What the task asks » Transcribe only what runs from the line including "tan brick C8 level 1 -> tan brick H4 level 1" through the last line of the entries, exactly as it appears.

Task material Start Marker

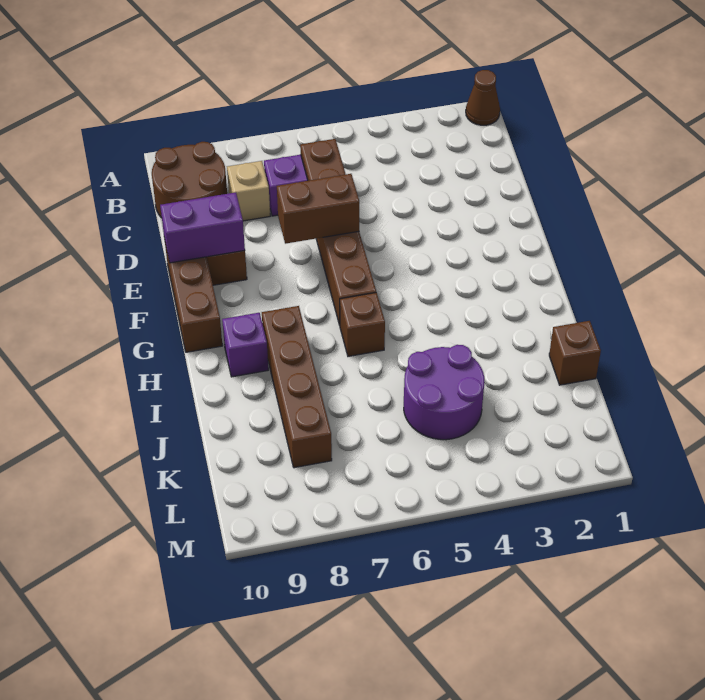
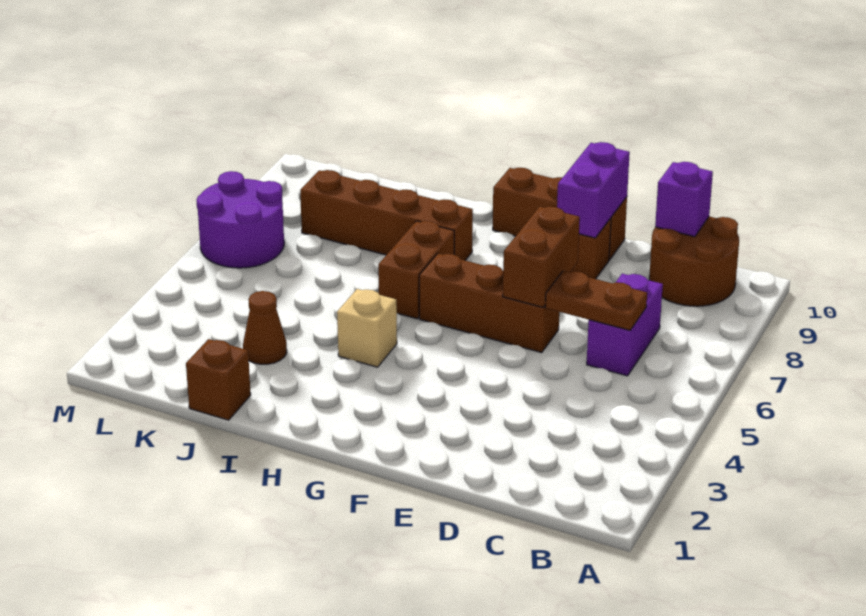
brown cone A1 level 1 -> brown cone J3 level 1
tan brick C8 level 1 -> tan brick H4 level 1
brown brick H6 level 1 -> brown brick H6:H7 level 1
purple brick H9 level 1 -> purple brick C10 level 2
purple round brick J4:K5 level 1 -> purple round brick L6:M7 level 1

Task material End Marker

Completed exercise »
tan brick C8 level 1 -> tan brick H4 level 1
brown brick H6 level 1 -> brown brick H6:H7 level 1
purple brick H9 level 1 -> purple brick C10 level 2
purple round brick J4:K5 level 1 -> purple round brick L6:M7 level 1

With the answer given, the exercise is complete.